What is required:
Only the lines from the one containing "C2: 68nF (3V3, GND) -> 680nF (3V3, GND)" through the end of the entries should be returned, exactly as they are, with the pictures omitted.

Input records:
::::::

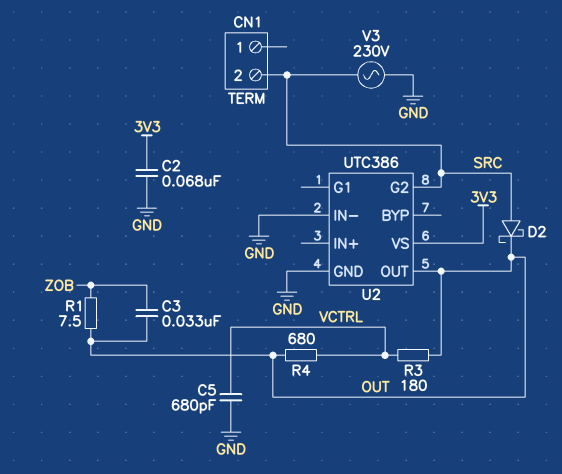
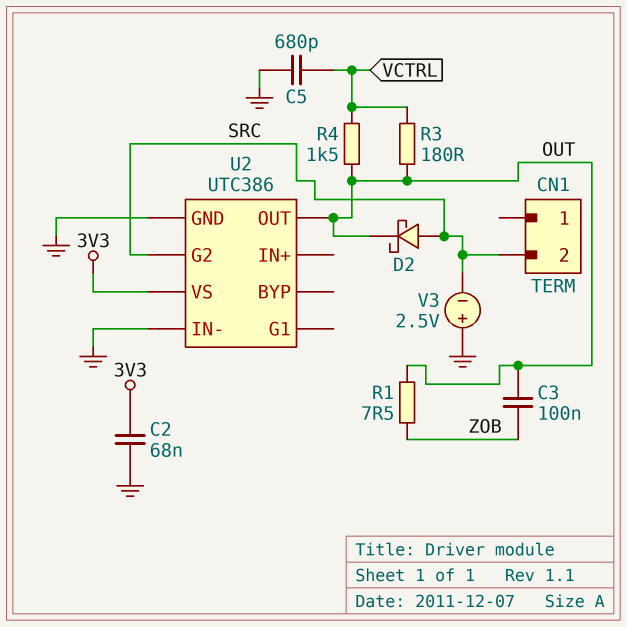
C3: 33nF (OUT, ZOB) -> 100nF (OUT, ZOB)
R4: 680 (OUT, VCTRL) -> 1.5k (OUT, VCTRL)
V3: AC 230V (GND, SRC) -> 2.5V (plus GND, minus SRC)

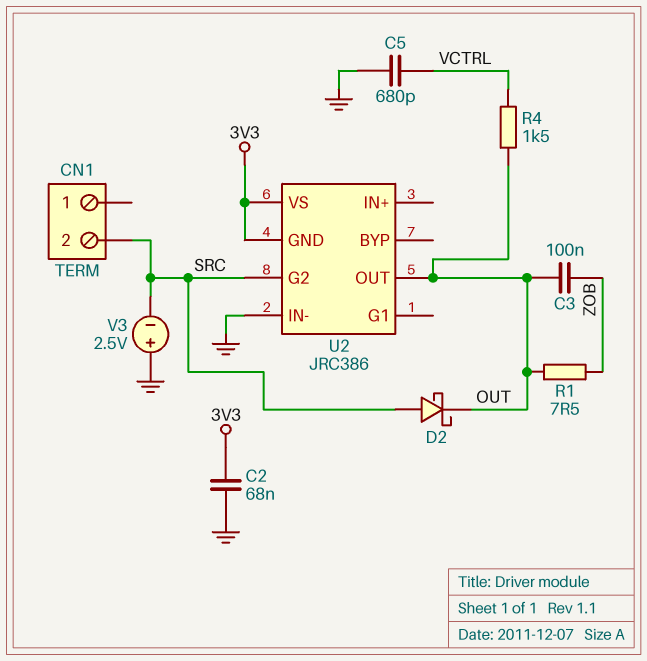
R3: 180 (OUT, VCTRL) -> none
U2: UTC386 -> JRC386
U2 pin GND: GND -> 3V3

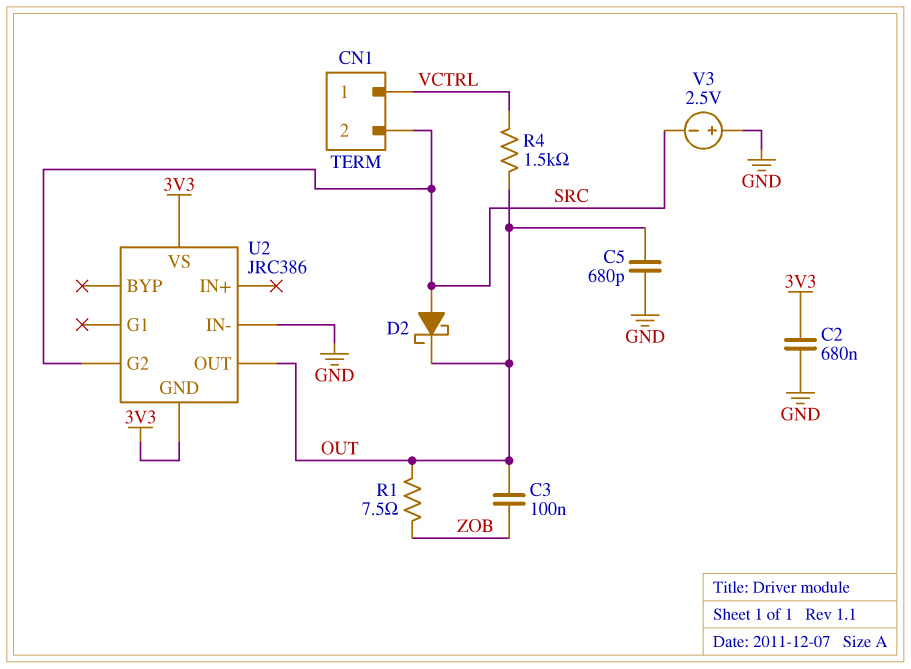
C2: 68nF (3V3, GND) -> 680nF (3V3, GND)
C5: 680pF (GND, VCTRL) -> 680pF (GND, OUT)
CN1 pin 1: none -> VCTRL

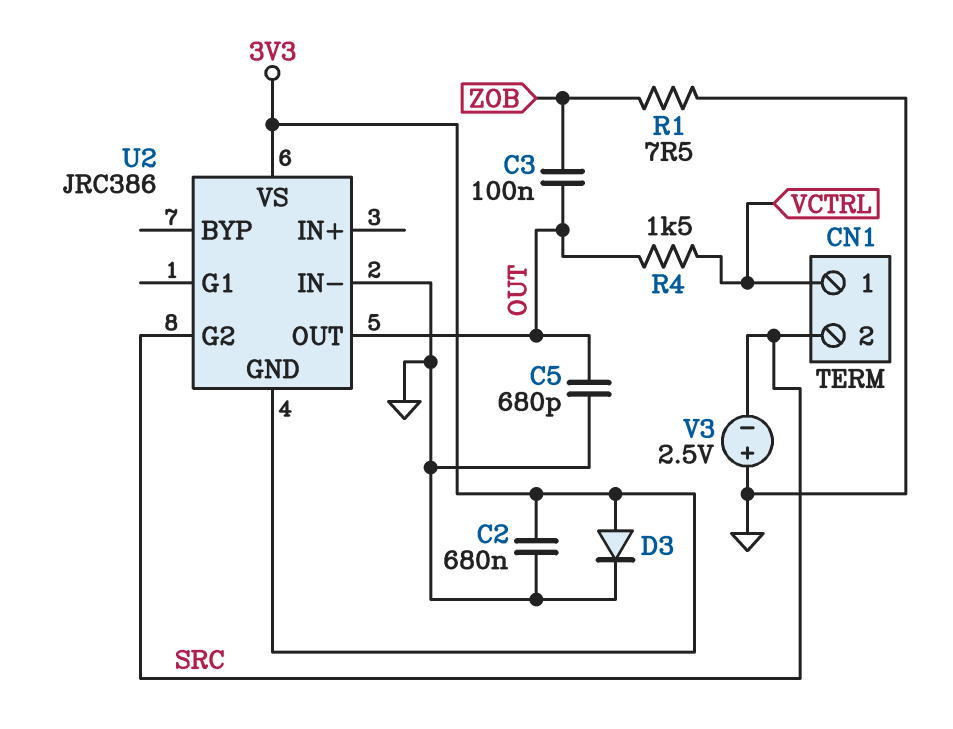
D2: schottky (A SRC, K OUT) -> none
D3: none -> diode (A 3V3, K GND)
R1: 7.5 (OUT, ZOB) -> 7.5 (GND, ZOB)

::::::

Exercise output:
C2: 68nF (3V3, GND) -> 680nF (3V3, GND)
C5: 680pF (GND, VCTRL) -> 680pF (GND, OUT)
CN1 pin 1: none -> VCTRL

D2: schottky (A SRC, K OUT) -> none
D3: none -> diode (A 3V3, K GND)
R1: 7.5 (OUT, ZOB) -> 7.5 (GND, ZOB)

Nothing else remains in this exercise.